Leave out the pictures and return every entry exactly as it appears.

Stored items from a collection
● ● ● ● ●
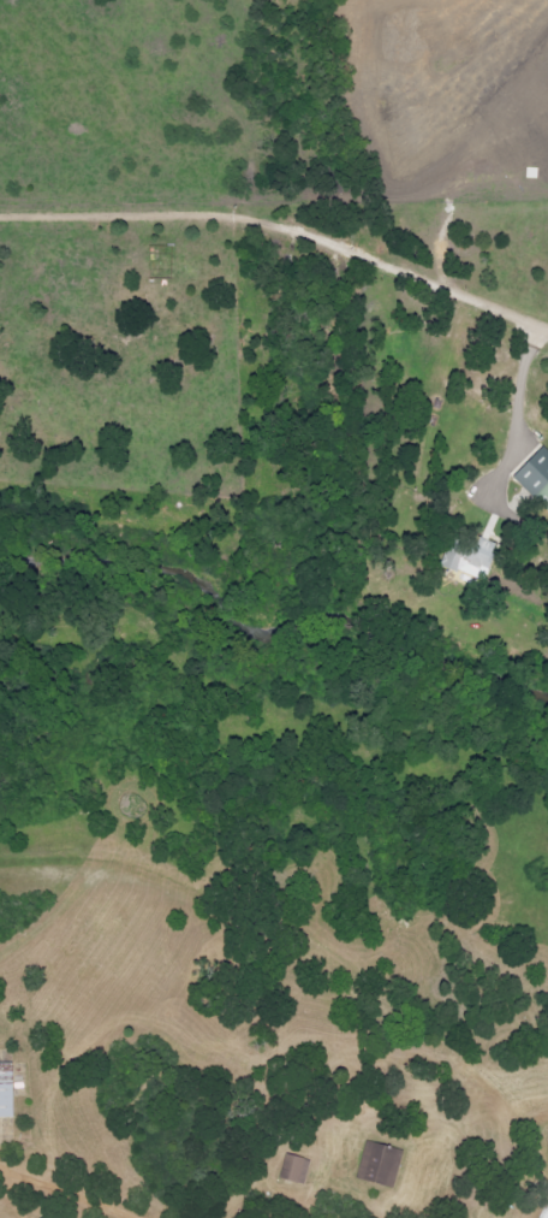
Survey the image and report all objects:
road: (278, 230)
road: (516, 391)
building: (538, 476)
building: (476, 559)
building: (8, 1090)
building: (382, 1164)
building: (295, 1168)
road: (62, 1193)

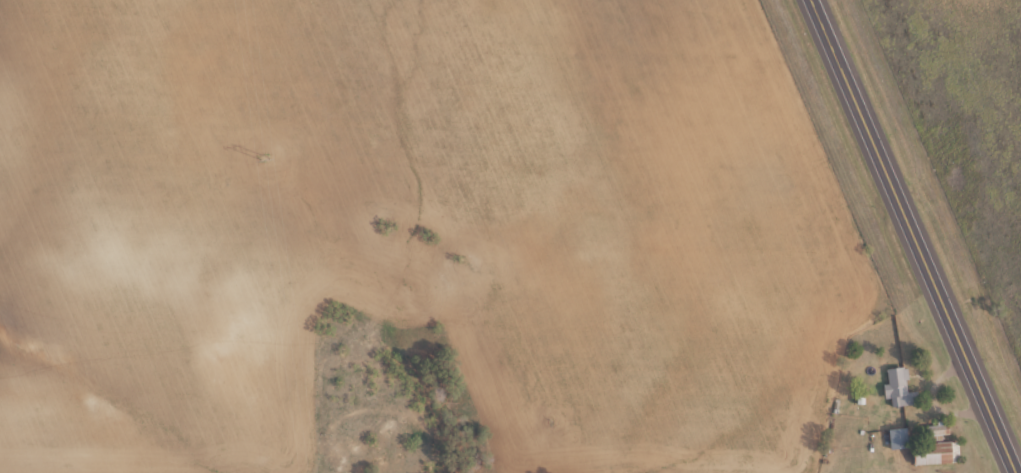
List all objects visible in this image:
power tower: (264, 157)
road: (913, 236)
building: (898, 388)
building: (935, 433)
building: (898, 440)
building: (935, 454)

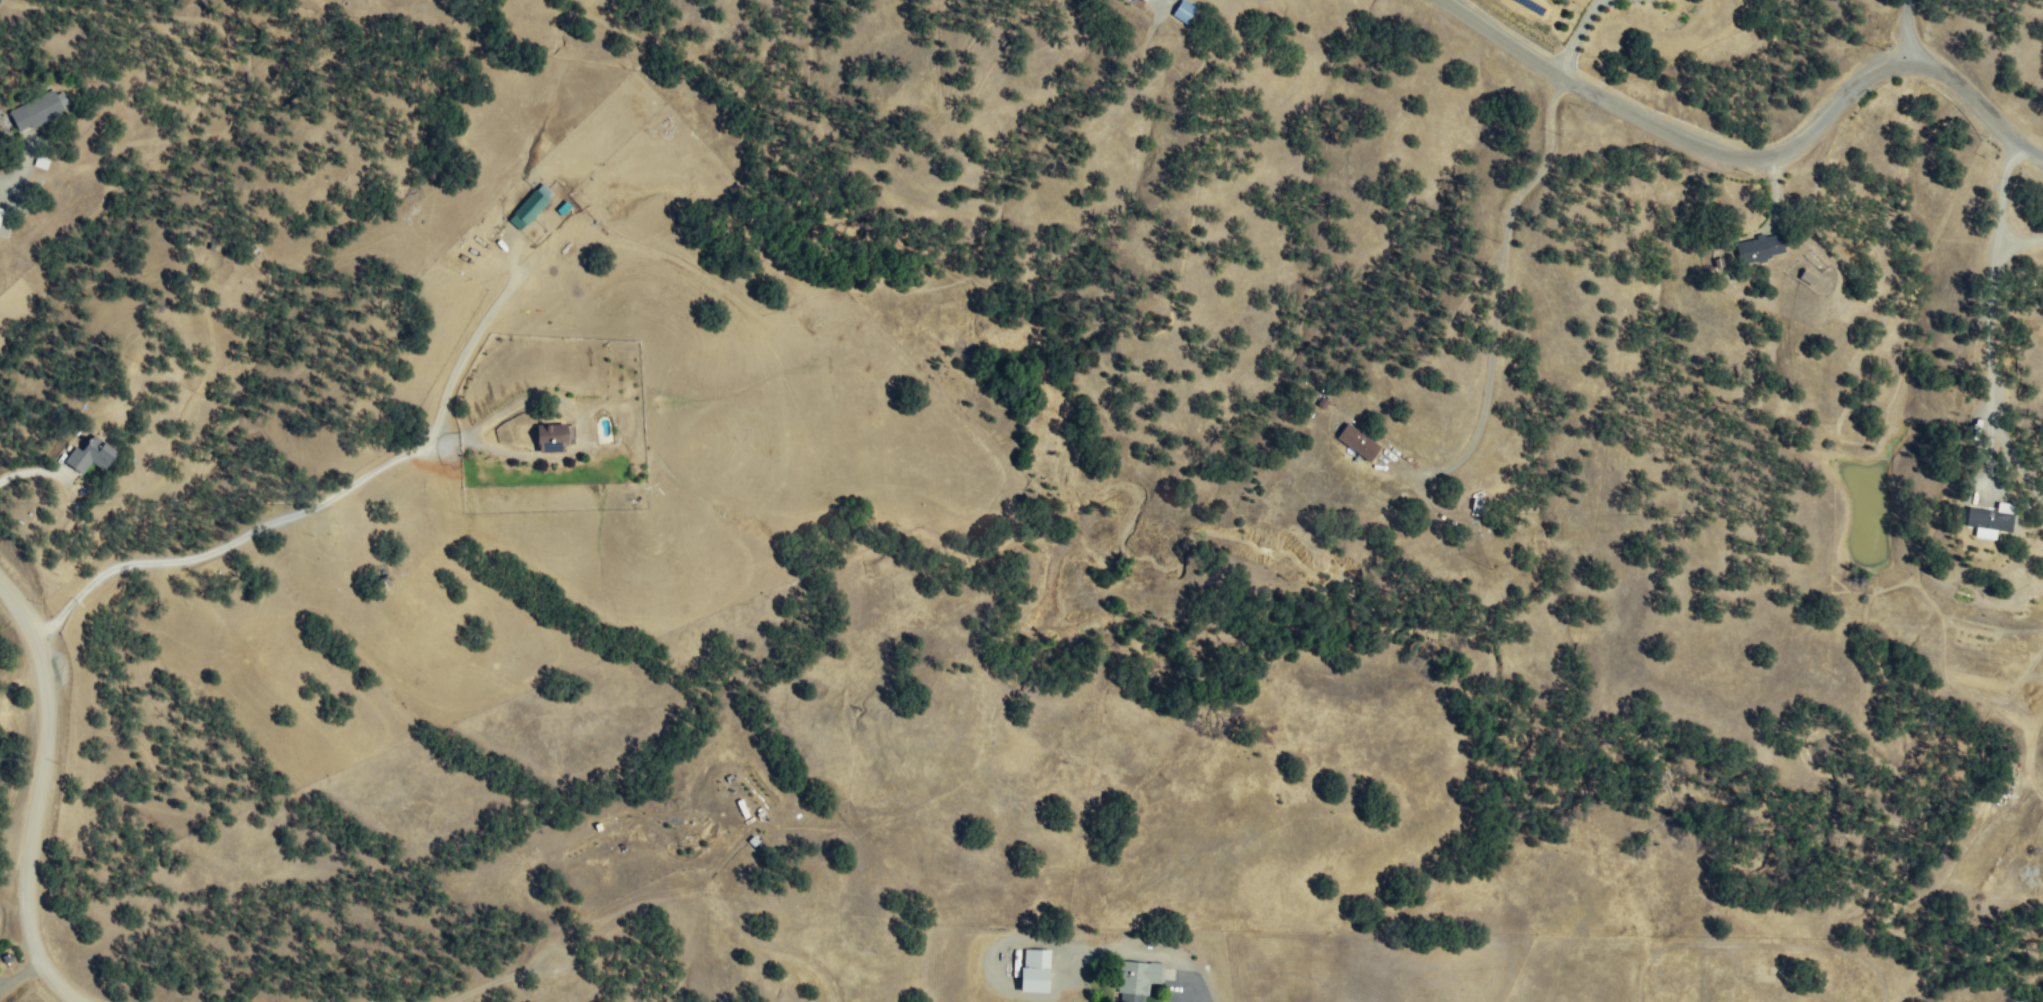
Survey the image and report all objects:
building: (1143, 0)
road: (1159, 3)
building: (1183, 10)
road: (1578, 33)
building: (35, 109)
road: (1757, 160)
building: (41, 161)
building: (530, 206)
building: (1, 212)
building: (1760, 247)
building: (1808, 276)
road: (1990, 309)
building: (553, 436)
building: (1358, 441)
building: (88, 455)
building: (1990, 519)
road: (227, 545)
road: (41, 790)
building: (1034, 970)
building: (1138, 979)
road: (1197, 994)

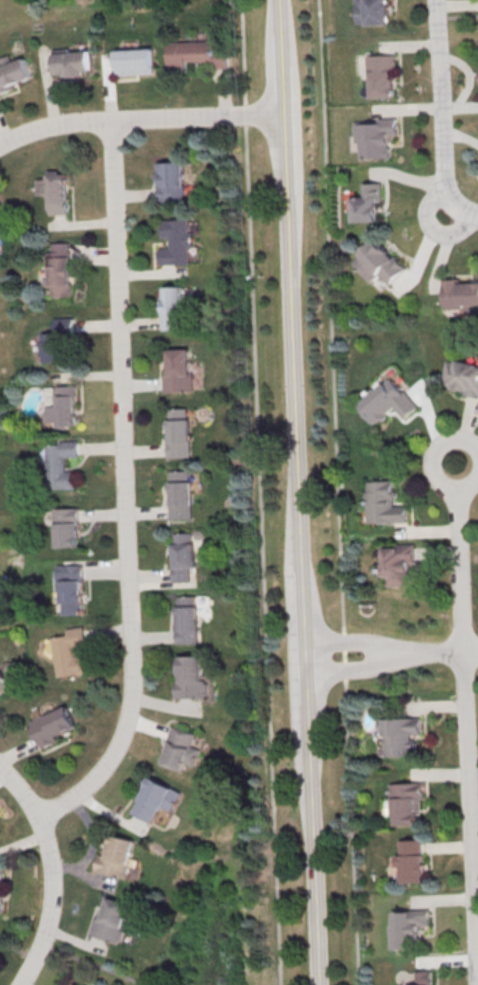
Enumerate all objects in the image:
building: (372, 12)
road: (458, 16)
park: (462, 25)
building: (195, 54)
building: (135, 60)
building: (72, 62)
building: (379, 73)
building: (13, 74)
road: (441, 115)
road: (139, 117)
building: (374, 137)
building: (170, 182)
building: (56, 191)
building: (366, 202)
building: (4, 223)
road: (428, 223)
building: (176, 241)
building: (379, 260)
building: (59, 269)
building: (459, 293)
building: (171, 307)
building: (56, 339)
building: (178, 371)
building: (463, 376)
building: (384, 402)
building: (63, 405)
road: (295, 420)
building: (179, 431)
building: (60, 464)
road: (259, 487)
road: (126, 488)
road: (336, 492)
building: (181, 494)
building: (384, 503)
building: (67, 526)
building: (183, 555)
road: (459, 557)
building: (398, 562)
building: (71, 587)
building: (0, 594)
building: (187, 619)
building: (69, 651)
road: (430, 652)
road: (382, 654)
building: (193, 677)
building: (3, 682)
building: (53, 725)
building: (399, 734)
building: (181, 748)
building: (155, 798)
building: (406, 801)
road: (468, 818)
building: (116, 855)
building: (410, 861)
road: (52, 873)
building: (1, 890)
road: (315, 913)
building: (111, 920)
building: (407, 927)
road: (68, 956)
building: (421, 978)
building: (75, 984)
building: (77, 984)

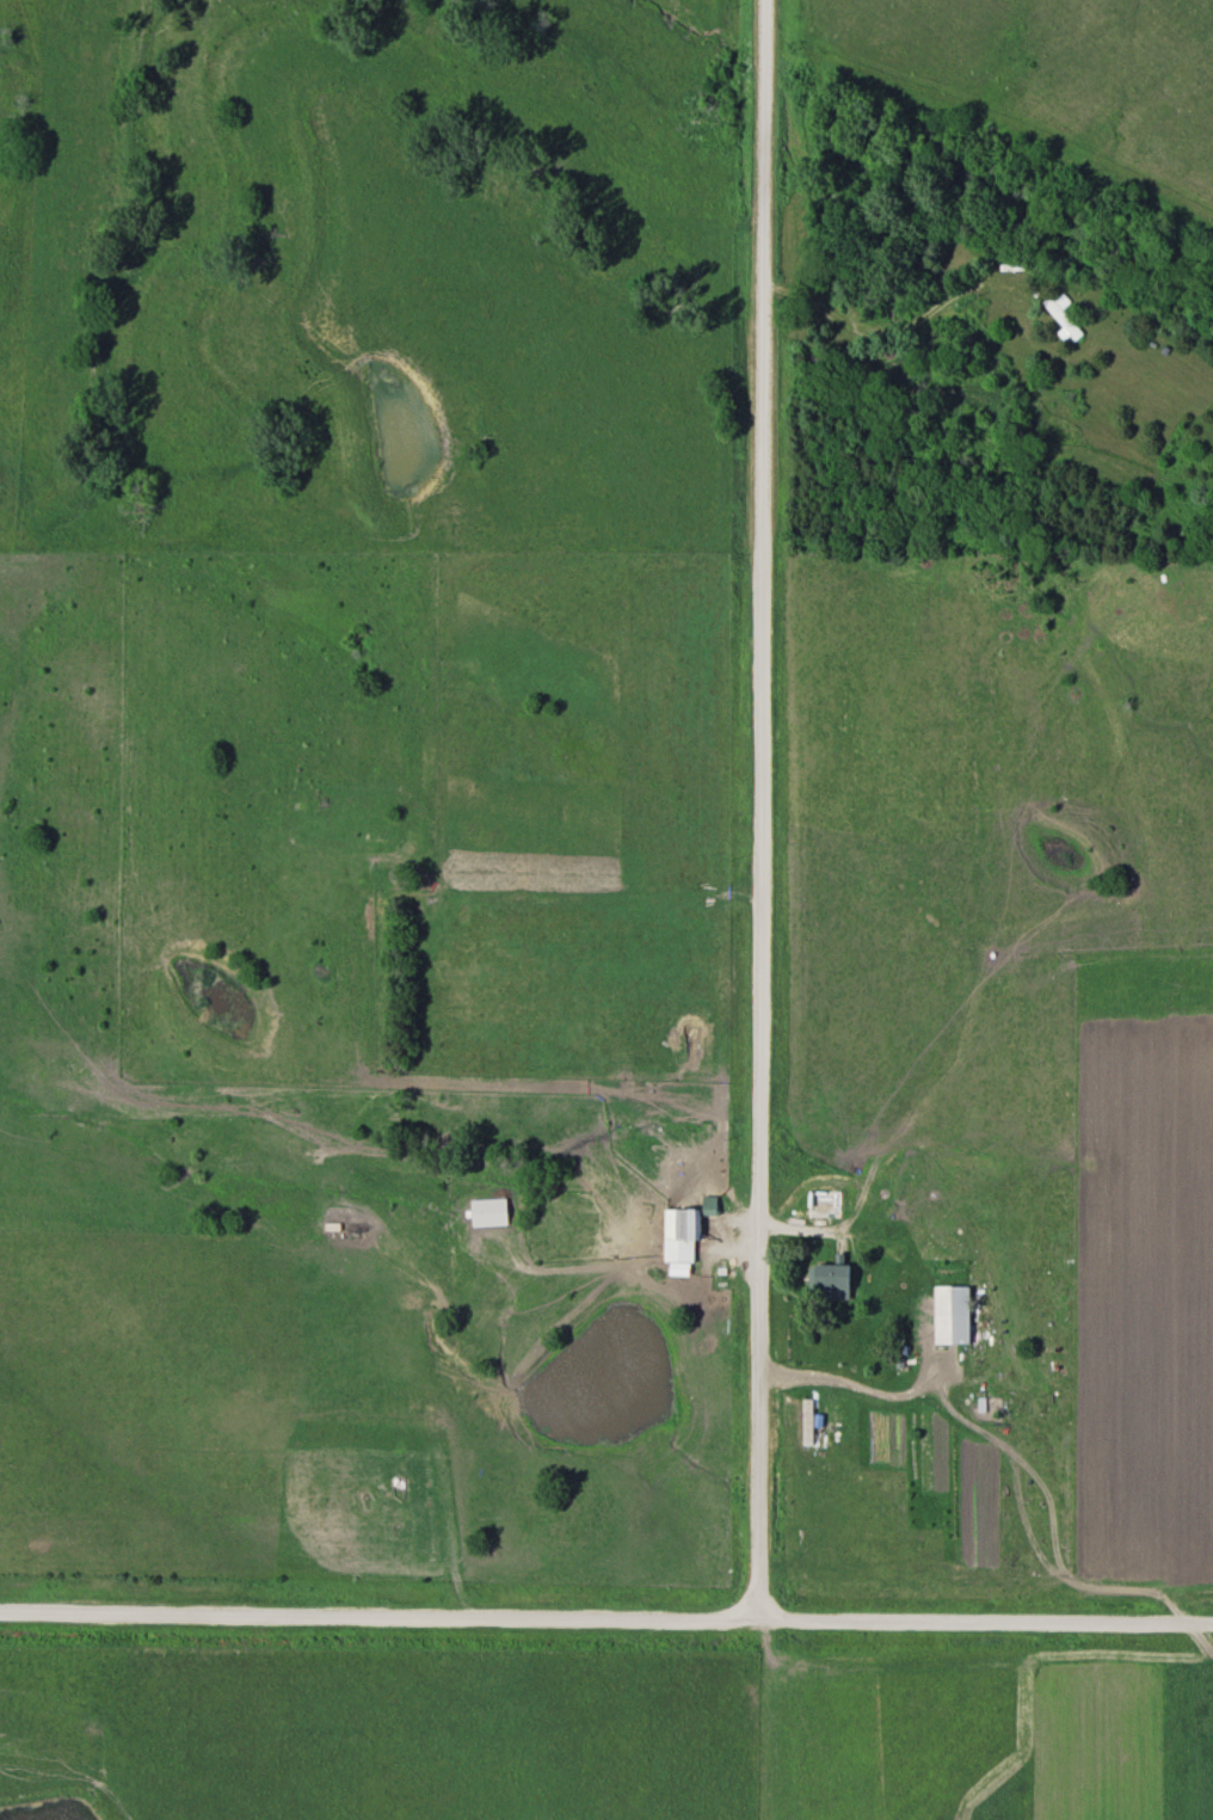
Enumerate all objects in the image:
building: (1058, 316)
road: (883, 333)
road: (761, 811)
building: (705, 1205)
building: (676, 1235)
building: (823, 1276)
building: (948, 1315)
building: (804, 1421)
road: (606, 1622)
● ● ● ● ●
Task output =>
Survey the image and report all objects:
road: (278, 230)
road: (516, 391)
building: (538, 476)
building: (476, 559)
building: (8, 1090)
building: (382, 1164)
building: (295, 1168)
road: (62, 1193)

List all objects visible in this image:
power tower: (264, 157)
road: (913, 236)
building: (898, 388)
building: (935, 433)
building: (898, 440)
building: (935, 454)

Survey the image and report all objects:
building: (1143, 0)
road: (1159, 3)
building: (1183, 10)
road: (1578, 33)
building: (35, 109)
road: (1757, 160)
building: (41, 161)
building: (530, 206)
building: (1, 212)
building: (1760, 247)
building: (1808, 276)
road: (1990, 309)
building: (553, 436)
building: (1358, 441)
building: (88, 455)
building: (1990, 519)
road: (227, 545)
road: (41, 790)
building: (1034, 970)
building: (1138, 979)
road: (1197, 994)

Enumerate all objects in the image:
building: (372, 12)
road: (458, 16)
park: (462, 25)
building: (195, 54)
building: (135, 60)
building: (72, 62)
building: (379, 73)
building: (13, 74)
road: (441, 115)
road: (139, 117)
building: (374, 137)
building: (170, 182)
building: (56, 191)
building: (366, 202)
building: (4, 223)
road: (428, 223)
building: (176, 241)
building: (379, 260)
building: (59, 269)
building: (459, 293)
building: (171, 307)
building: (56, 339)
building: (178, 371)
building: (463, 376)
building: (384, 402)
building: (63, 405)
road: (295, 420)
building: (179, 431)
building: (60, 464)
road: (259, 487)
road: (126, 488)
road: (336, 492)
building: (181, 494)
building: (384, 503)
building: (67, 526)
building: (183, 555)
road: (459, 557)
building: (398, 562)
building: (71, 587)
building: (0, 594)
building: (187, 619)
building: (69, 651)
road: (430, 652)
road: (382, 654)
building: (193, 677)
building: (3, 682)
building: (53, 725)
building: (399, 734)
building: (181, 748)
building: (155, 798)
building: (406, 801)
road: (468, 818)
building: (116, 855)
building: (410, 861)
road: (52, 873)
building: (1, 890)
road: (315, 913)
building: (111, 920)
building: (407, 927)
road: (68, 956)
building: (421, 978)
building: (75, 984)
building: (77, 984)

Enumerate all objects in the image:
building: (1058, 316)
road: (883, 333)
road: (761, 811)
building: (705, 1205)
building: (676, 1235)
building: (823, 1276)
building: (948, 1315)
building: (804, 1421)
road: (606, 1622)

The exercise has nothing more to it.